Collection entries
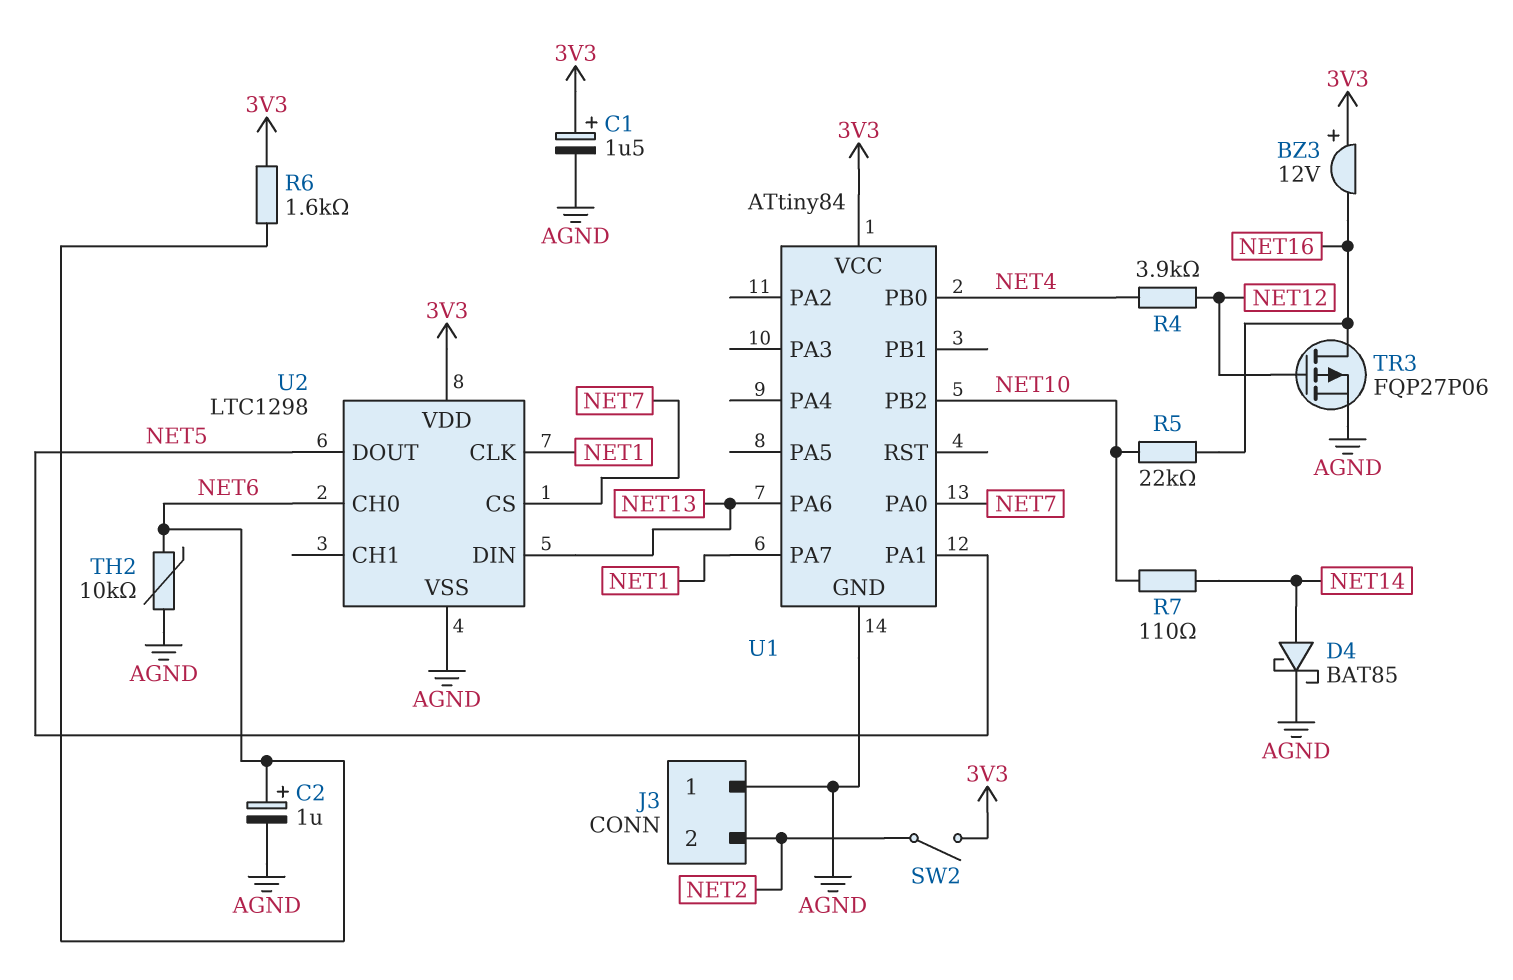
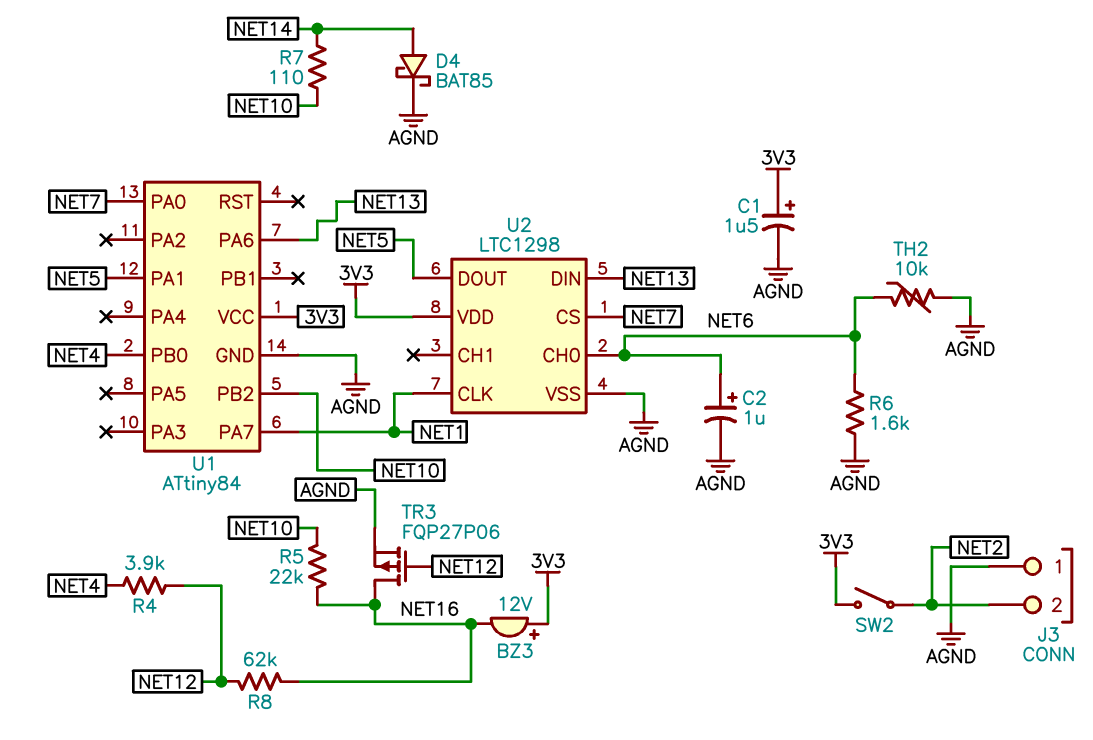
R6: 1.6k (3V3, NET6) -> 1.6k (AGND, NET6)
R8: none -> 62k (NET12, NET16)

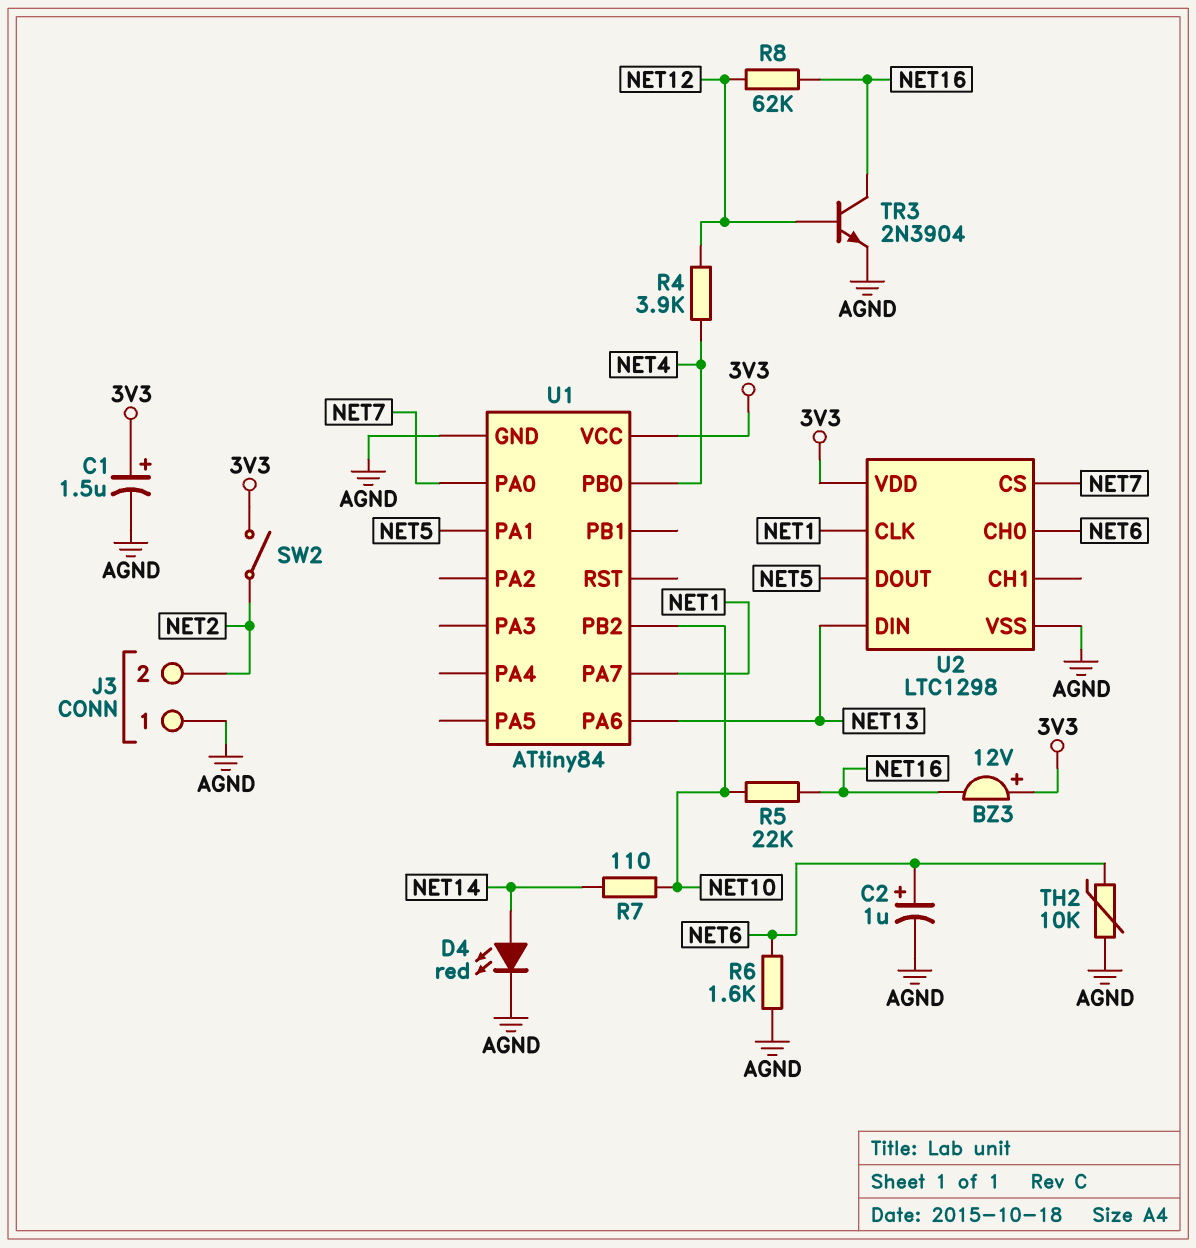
D4: schottky BAT85 (A NET14, K AGND) -> LED red (A NET14, K AGND)
TR3: PMOS FQP27P06 (G NET12, D NET16, S AGND) -> NPN 2N3904 (B NET12, C NET16, E AGND)

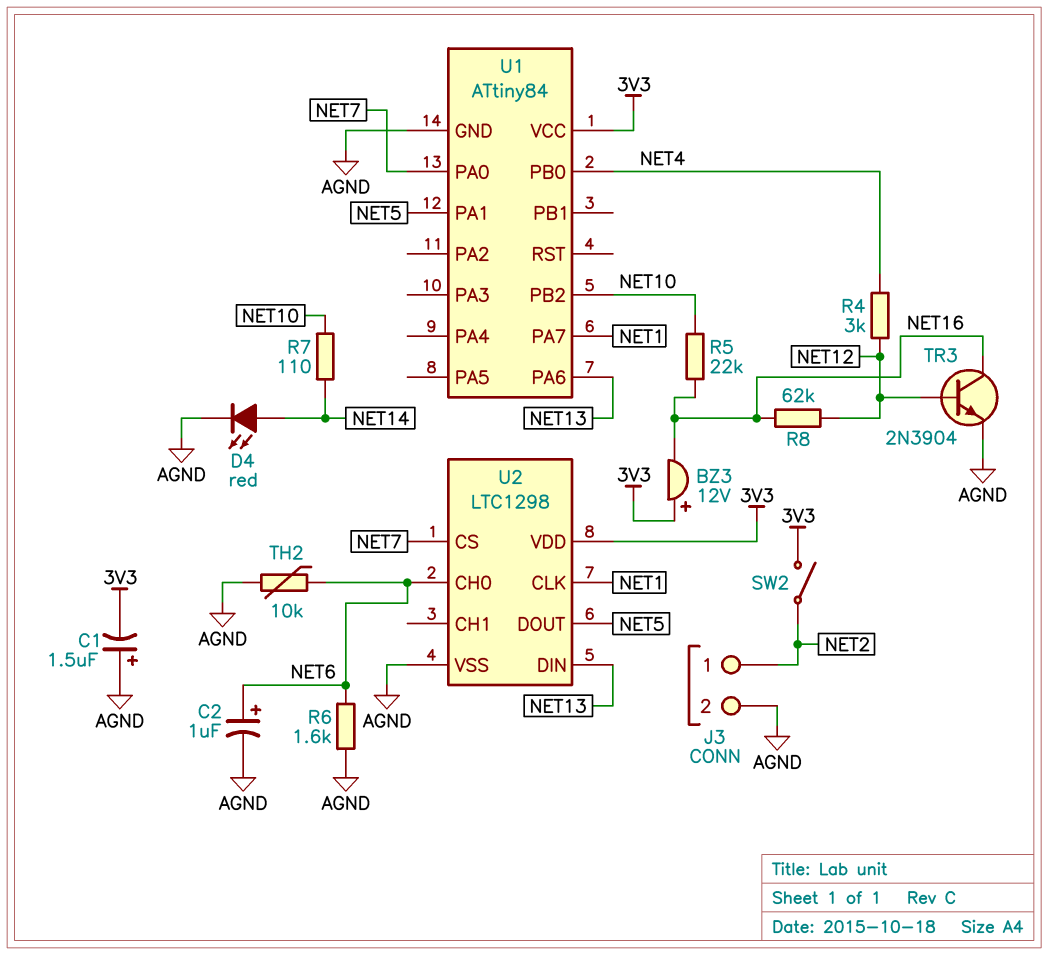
C1: 1.5uF (plus 3V3, minus AGND) -> 1.5uF (plus AGND, minus 3V3)
J3 pin 1: AGND -> NET2
J3 pin 2: NET2 -> AGND
R4: 3.9k (NET4, NET12) -> 3k (NET4, NET12)

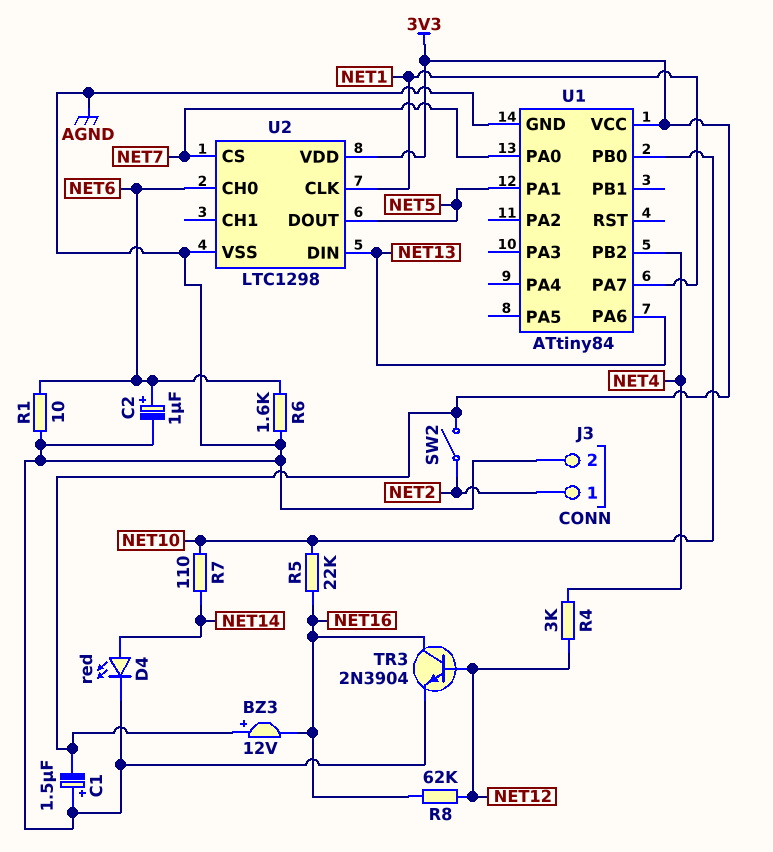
R1: none -> 10 (AGND, NET6)
TH2: 10k (AGND, NET6) -> none
U1 pin PB0: NET4 -> NET10
U1 pin PB2: NET10 -> NET4

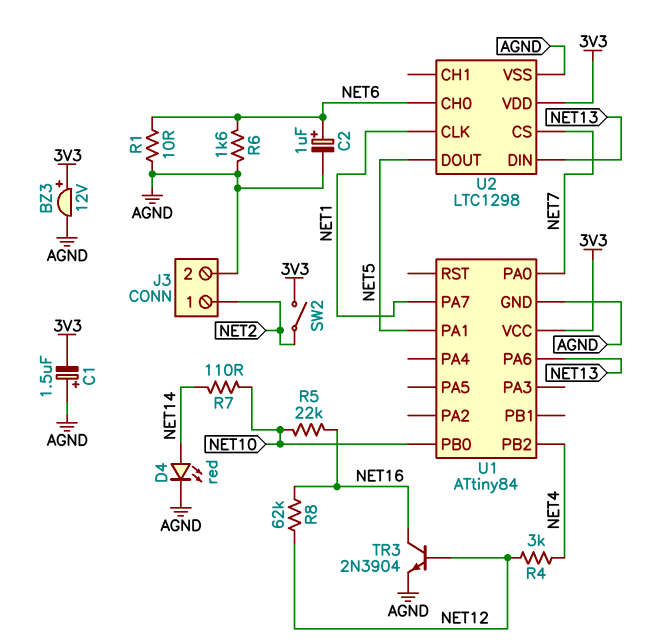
BZ3: buzzer 12V (plus 3V3, minus NET16) -> buzzer 12V (plus 3V3, minus AGND)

→ About this exercise: Pictures are to be dropped; the lines from the start of the entries above through the line with "TH2: 10k (AGND, NET6) -> none" are to be given again verbatim.

→ Solution to this exercise:
R6: 1.6k (3V3, NET6) -> 1.6k (AGND, NET6)
R8: none -> 62k (NET12, NET16)

D4: schottky BAT85 (A NET14, K AGND) -> LED red (A NET14, K AGND)
TR3: PMOS FQP27P06 (G NET12, D NET16, S AGND) -> NPN 2N3904 (B NET12, C NET16, E AGND)

C1: 1.5uF (plus 3V3, minus AGND) -> 1.5uF (plus AGND, minus 3V3)
J3 pin 1: AGND -> NET2
J3 pin 2: NET2 -> AGND
R4: 3.9k (NET4, NET12) -> 3k (NET4, NET12)

R1: none -> 10 (AGND, NET6)
TH2: 10k (AGND, NET6) -> none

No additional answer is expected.